▶ [MATERIAL FOR THE TASK]:
┄┄┄┄┄┄┄┄┄┄

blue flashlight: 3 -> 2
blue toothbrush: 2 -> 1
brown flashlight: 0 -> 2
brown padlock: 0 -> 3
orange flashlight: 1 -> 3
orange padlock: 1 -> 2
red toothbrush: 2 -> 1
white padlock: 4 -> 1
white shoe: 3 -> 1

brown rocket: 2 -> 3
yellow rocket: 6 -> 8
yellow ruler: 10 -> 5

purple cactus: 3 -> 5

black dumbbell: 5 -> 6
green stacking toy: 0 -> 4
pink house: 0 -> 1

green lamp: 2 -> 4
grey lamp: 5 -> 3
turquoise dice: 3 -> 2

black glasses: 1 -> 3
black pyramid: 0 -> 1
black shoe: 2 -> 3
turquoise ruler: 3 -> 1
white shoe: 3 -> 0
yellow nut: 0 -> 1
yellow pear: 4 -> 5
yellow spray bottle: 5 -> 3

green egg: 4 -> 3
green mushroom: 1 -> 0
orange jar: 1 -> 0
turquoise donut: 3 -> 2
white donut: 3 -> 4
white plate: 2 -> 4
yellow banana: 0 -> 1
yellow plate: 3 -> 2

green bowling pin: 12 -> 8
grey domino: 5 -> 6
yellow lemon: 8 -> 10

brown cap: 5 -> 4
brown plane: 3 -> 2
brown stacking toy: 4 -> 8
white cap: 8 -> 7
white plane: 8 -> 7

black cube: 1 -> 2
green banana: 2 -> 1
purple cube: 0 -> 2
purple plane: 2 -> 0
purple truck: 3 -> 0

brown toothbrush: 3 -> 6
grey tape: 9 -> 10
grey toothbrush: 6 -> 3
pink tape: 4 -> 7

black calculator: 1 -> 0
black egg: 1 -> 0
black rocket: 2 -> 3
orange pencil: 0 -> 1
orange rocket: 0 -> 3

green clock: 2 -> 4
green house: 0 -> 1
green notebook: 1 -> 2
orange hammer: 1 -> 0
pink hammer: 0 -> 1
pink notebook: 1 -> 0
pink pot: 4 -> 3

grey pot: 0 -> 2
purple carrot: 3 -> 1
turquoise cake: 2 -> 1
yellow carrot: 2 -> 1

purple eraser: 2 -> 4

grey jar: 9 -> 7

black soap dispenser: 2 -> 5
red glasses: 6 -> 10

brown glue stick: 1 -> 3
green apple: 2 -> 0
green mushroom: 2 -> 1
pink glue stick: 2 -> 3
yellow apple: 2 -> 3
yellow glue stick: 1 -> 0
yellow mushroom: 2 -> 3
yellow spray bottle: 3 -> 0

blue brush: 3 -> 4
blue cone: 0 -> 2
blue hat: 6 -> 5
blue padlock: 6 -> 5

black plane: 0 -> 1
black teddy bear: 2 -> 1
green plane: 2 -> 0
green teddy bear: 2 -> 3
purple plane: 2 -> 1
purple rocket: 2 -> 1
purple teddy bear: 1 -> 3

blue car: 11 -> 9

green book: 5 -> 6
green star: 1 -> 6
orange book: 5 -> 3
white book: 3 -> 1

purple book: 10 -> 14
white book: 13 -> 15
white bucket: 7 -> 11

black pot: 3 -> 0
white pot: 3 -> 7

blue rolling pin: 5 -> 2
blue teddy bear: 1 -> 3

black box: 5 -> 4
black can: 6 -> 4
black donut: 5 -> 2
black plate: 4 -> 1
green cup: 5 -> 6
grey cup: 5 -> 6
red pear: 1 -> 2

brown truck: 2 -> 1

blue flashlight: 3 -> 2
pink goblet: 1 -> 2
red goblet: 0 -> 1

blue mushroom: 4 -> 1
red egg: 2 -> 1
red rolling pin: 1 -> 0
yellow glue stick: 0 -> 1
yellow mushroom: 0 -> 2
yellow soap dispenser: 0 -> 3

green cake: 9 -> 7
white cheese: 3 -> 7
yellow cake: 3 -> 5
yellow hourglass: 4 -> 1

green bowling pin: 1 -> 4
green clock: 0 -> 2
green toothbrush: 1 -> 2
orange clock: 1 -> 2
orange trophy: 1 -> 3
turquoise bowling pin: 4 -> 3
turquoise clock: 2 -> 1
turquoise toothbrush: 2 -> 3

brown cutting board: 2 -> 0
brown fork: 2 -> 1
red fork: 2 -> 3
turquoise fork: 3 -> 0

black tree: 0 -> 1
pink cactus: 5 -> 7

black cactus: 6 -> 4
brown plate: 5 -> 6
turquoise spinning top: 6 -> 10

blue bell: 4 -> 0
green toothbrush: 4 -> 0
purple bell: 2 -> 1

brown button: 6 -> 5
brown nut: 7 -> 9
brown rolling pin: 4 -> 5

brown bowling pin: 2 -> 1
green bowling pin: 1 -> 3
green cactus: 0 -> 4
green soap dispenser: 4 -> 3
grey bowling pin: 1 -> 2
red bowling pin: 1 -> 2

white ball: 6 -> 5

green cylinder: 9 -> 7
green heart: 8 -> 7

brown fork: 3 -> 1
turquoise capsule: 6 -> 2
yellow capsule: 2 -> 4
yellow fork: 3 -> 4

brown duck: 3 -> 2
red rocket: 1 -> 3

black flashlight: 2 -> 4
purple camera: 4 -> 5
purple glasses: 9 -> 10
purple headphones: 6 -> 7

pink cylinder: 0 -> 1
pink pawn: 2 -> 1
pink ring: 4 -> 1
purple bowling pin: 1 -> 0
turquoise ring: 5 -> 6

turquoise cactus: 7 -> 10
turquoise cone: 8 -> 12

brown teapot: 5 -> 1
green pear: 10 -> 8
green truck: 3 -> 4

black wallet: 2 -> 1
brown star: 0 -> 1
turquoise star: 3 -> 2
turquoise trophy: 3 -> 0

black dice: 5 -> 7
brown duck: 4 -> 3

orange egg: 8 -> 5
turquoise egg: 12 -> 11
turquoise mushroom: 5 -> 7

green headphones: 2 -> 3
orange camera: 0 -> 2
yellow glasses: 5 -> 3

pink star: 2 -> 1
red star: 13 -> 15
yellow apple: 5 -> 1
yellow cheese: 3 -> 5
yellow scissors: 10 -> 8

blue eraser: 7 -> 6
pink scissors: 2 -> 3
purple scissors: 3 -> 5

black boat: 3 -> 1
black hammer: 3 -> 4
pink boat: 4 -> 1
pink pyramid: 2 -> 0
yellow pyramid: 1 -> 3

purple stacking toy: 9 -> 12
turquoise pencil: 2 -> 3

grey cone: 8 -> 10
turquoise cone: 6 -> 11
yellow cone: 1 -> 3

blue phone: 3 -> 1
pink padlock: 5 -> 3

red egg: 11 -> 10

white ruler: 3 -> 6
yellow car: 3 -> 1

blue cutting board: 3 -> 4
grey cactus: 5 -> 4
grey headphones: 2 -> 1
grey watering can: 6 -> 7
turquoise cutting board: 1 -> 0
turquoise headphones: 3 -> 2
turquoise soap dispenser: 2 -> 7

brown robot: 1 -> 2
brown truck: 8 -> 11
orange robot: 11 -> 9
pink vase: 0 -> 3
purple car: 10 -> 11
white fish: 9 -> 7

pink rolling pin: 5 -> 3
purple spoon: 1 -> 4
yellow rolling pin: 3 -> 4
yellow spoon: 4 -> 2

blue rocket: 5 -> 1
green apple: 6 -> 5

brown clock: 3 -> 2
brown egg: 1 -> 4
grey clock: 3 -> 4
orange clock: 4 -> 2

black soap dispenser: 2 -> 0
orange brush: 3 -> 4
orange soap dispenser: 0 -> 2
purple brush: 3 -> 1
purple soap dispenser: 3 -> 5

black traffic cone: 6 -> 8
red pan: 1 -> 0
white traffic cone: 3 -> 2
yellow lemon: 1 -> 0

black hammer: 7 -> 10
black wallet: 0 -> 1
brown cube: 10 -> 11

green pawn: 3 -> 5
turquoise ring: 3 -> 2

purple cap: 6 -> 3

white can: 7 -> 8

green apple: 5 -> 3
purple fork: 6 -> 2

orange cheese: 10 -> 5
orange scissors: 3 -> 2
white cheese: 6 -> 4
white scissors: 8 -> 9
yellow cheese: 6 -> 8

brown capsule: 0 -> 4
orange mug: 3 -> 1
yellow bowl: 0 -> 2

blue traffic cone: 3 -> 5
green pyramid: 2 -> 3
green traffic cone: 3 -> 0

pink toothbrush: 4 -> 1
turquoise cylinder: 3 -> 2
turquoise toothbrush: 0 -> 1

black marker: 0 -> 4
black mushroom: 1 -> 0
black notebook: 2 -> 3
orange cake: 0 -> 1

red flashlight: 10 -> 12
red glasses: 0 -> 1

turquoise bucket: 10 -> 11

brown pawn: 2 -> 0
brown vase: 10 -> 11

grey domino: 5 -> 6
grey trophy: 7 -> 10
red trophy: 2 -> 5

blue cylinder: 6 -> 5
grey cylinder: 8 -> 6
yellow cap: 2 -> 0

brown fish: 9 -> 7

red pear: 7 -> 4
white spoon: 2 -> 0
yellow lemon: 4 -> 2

┄┄┄┄┄┄┄┄┄┄

▶ [WORK REQUIRED]:
Up to and including the line with "yellow ruler: 10 -> 5", print every line of the records from the start.

▶ [WRITTEN SOLUTION]:
blue flashlight: 3 -> 2
blue toothbrush: 2 -> 1
brown flashlight: 0 -> 2
brown padlock: 0 -> 3
orange flashlight: 1 -> 3
orange padlock: 1 -> 2
red toothbrush: 2 -> 1
white padlock: 4 -> 1
white shoe: 3 -> 1

brown rocket: 2 -> 3
yellow rocket: 6 -> 8
yellow ruler: 10 -> 5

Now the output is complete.